▸ WORK TASK:
Work out how many lines of the records contain "degrees". Answer with the number and nothing else.

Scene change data
——

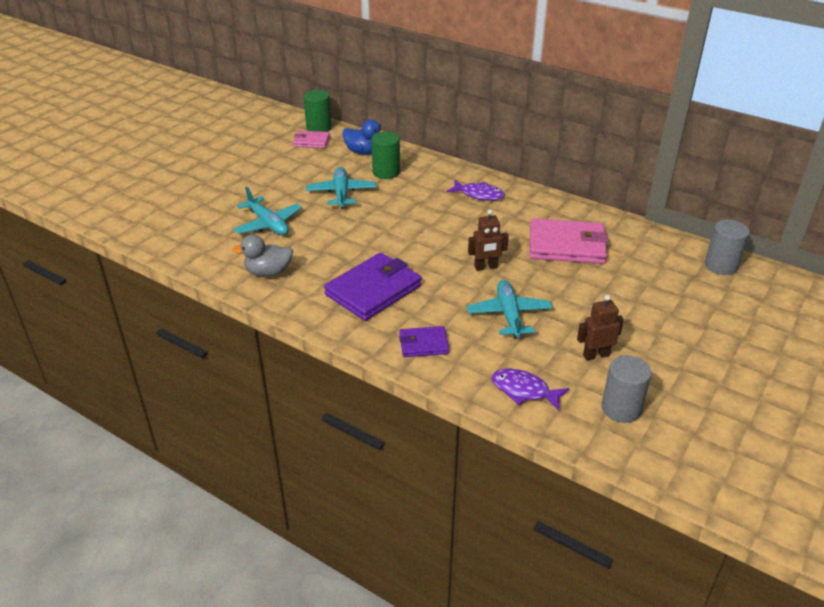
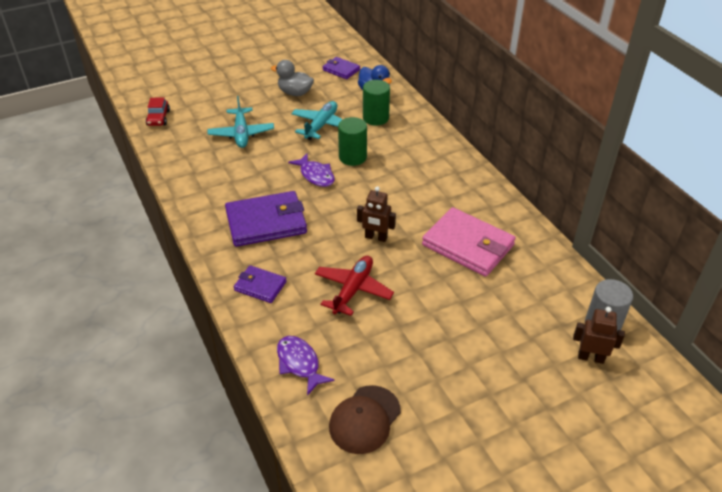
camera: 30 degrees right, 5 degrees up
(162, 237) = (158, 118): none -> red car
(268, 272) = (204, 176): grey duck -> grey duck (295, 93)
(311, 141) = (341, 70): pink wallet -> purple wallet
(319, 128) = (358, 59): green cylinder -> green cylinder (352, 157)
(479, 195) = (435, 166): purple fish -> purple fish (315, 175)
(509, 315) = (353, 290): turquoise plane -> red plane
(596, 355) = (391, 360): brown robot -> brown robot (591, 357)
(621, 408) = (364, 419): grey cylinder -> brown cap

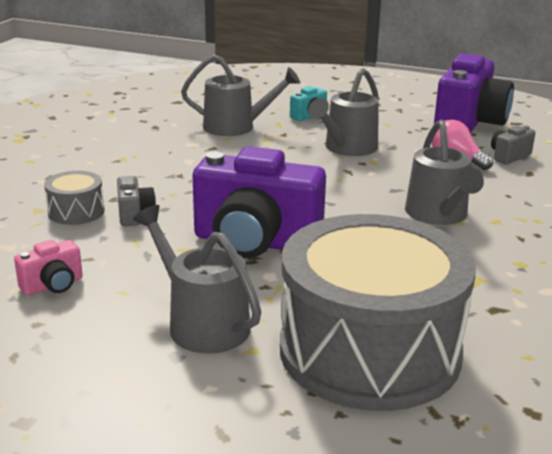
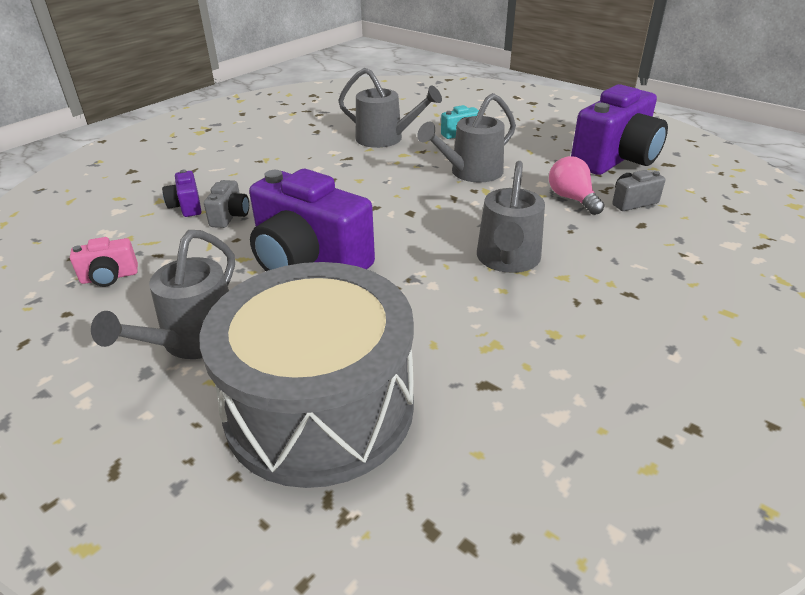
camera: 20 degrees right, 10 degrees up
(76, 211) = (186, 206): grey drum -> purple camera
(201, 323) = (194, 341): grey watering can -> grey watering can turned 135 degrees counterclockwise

——

▸ WRITTEN ANSWER:
3